◆ **Work order**: Out of the material that follows, write out exactly the lines from the line with "Someone put down the teapot" to the line with "Someone scaled the gift (orange)", both ends included, and no others.

◆ **Extracted data**:
↓↓↓

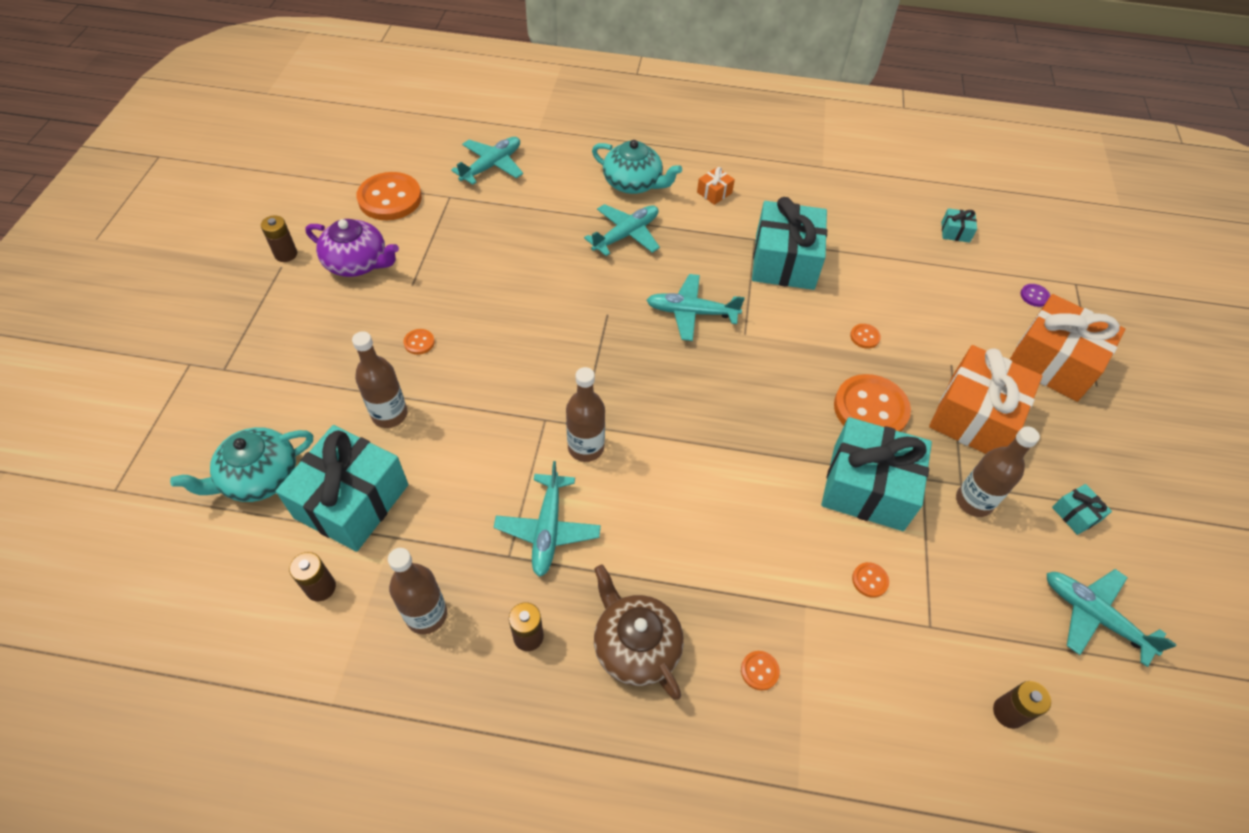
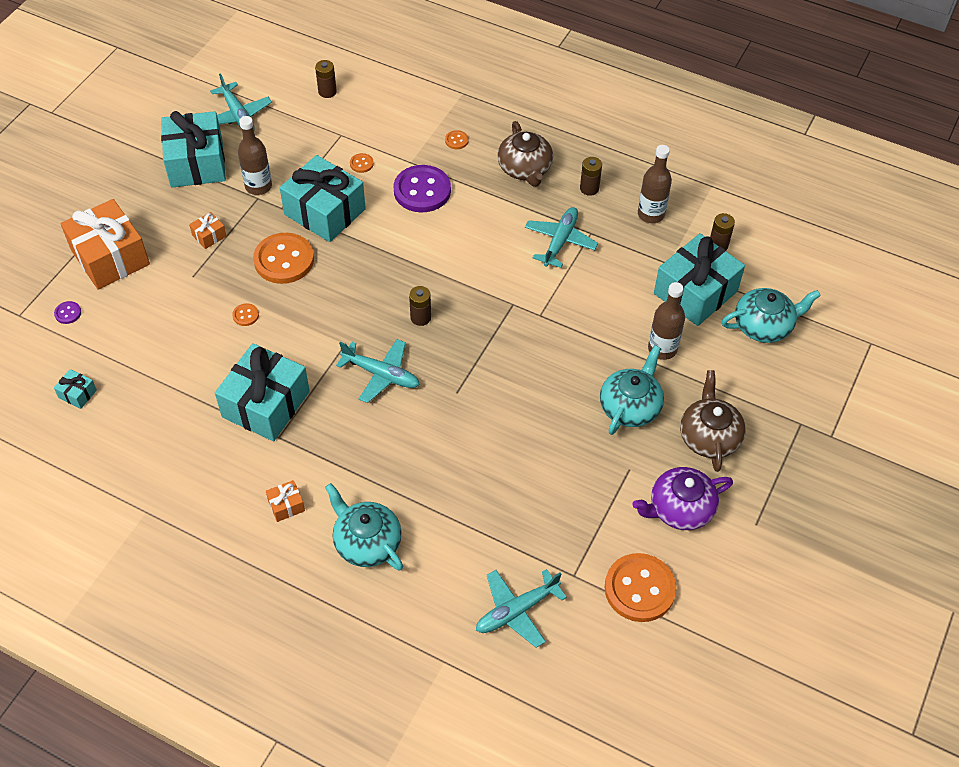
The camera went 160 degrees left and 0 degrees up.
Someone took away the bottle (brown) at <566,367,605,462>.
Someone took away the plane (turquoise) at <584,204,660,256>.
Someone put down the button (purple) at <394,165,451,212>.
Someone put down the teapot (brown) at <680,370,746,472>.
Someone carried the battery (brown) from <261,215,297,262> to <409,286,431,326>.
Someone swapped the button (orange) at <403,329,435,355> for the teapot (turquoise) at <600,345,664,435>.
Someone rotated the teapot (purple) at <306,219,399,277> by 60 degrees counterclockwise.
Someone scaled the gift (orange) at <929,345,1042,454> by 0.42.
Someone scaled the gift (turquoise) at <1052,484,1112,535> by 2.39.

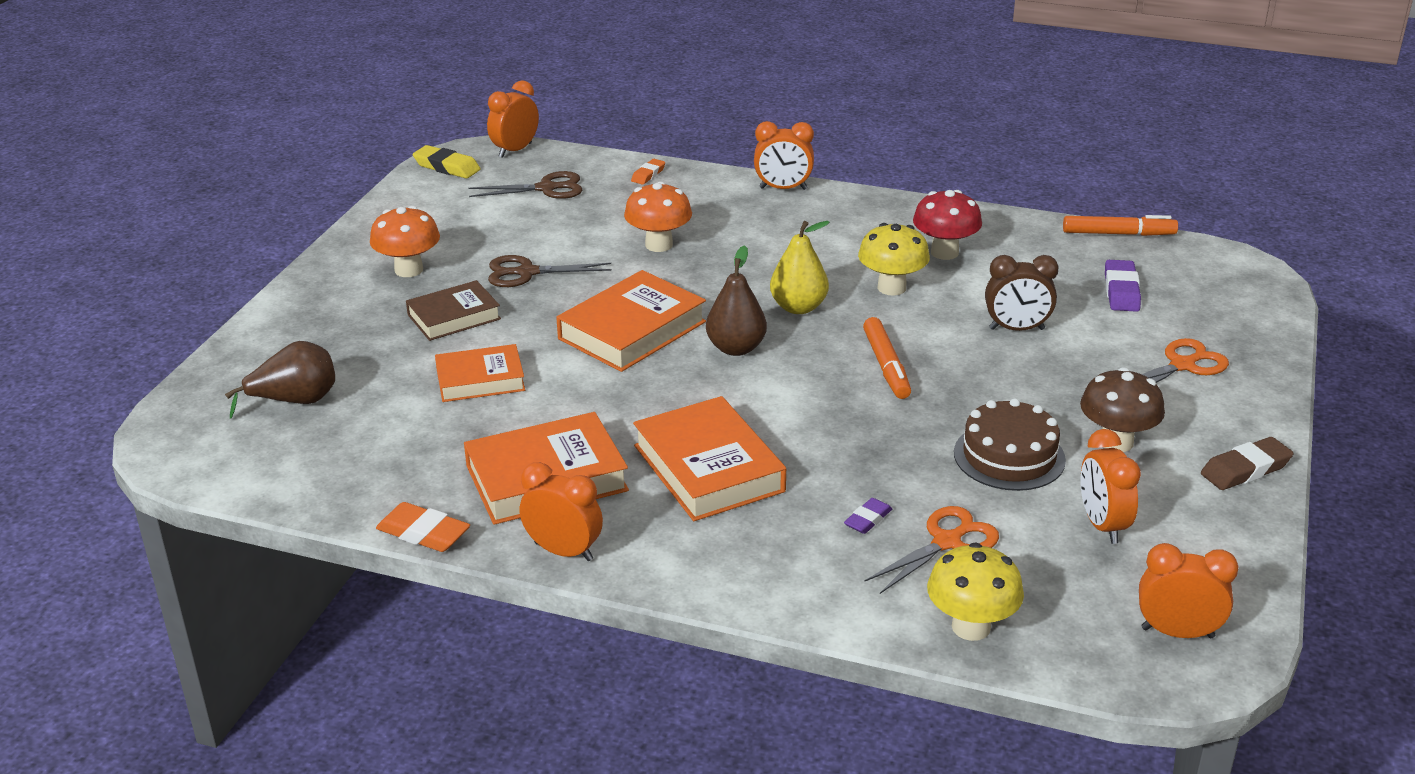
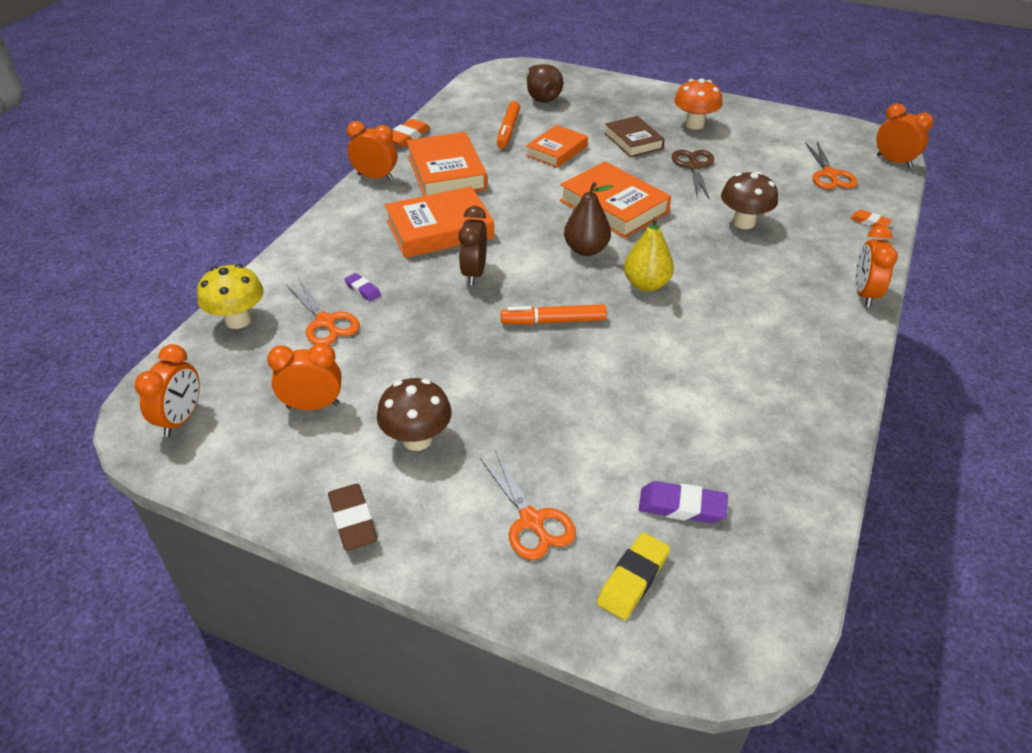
The camera went 95 degrees right and 10 degrees up.
Someone took away the mushroom (yellow) at <858,223,930,296>.
Someone took away the mushroom (red) at <913,190,982,260>.
Someone took away the cake (brown) at <954,398,1066,491>.
Someone carried the eraser (yellow) from <413,145,481,179> to <597,532,670,620>.
Someone carried the clock (brown) from <985,255,1058,331> to <458,206,487,285>.
Someone carried the marker (orange) from <1063,215,1178,236> to <497,101,520,149>.
Someone repainted the scissors (brown) at <469,171,582,199>, which became the scissors (orange) at <805,142,858,189>.
Someone repainted the mushroom (orange) at <624,182,692,252>, which became the mushroom (brown) at <721,171,778,229>.
Someone rotated the book (orange) at <435,344,525,402> by 45 degrees clockwise.
Someone rotated the clock (orange) at <519,462,603,561> by 105 degrees counterclockwise.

↑↑↑

◆ **Exercise solution**:
Someone put down the teapot (brown) at <680,370,746,472>.
Someone carried the battery (brown) from <261,215,297,262> to <409,286,431,326>.
Someone swapped the button (orange) at <403,329,435,355> for the teapot (turquoise) at <600,345,664,435>.
Someone rotated the teapot (purple) at <306,219,399,277> by 60 degrees counterclockwise.
Someone scaled the gift (orange) at <929,345,1042,454> by 0.42.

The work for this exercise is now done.